▸ Prompt: The pictures are to be left out, and all remaining data is to be transcribed exactly as it appears.
[Opening Excerpted data section]
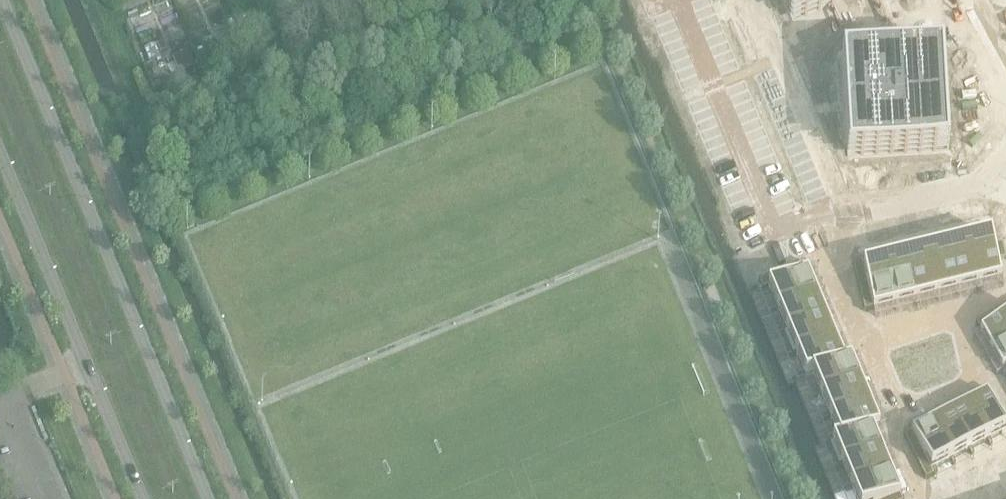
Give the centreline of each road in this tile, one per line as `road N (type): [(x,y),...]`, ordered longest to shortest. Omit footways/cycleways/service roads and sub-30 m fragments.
road 1 (tertiary): [(210,498),(3,0)]
road 2 (tertiary): [(0,145),(147,498)]
road 3 (residential): [(1005,154),(991,178),(825,215)]
road 4 (residential): [(858,340),(825,215)]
[Closing Excerpted data section]
▸ Result of this task:
Give the centreline of each road in this tile, one per line as `road N (type): [(x,y),...]`, ordered longest to shortest. Omit footways/cycleways/service roads and sub-30 m fragments.
road 1 (tertiary): [(210,498),(3,0)]
road 2 (tertiary): [(0,145),(147,498)]
road 3 (residential): [(1005,154),(991,178),(825,215)]
road 4 (residential): [(858,340),(825,215)]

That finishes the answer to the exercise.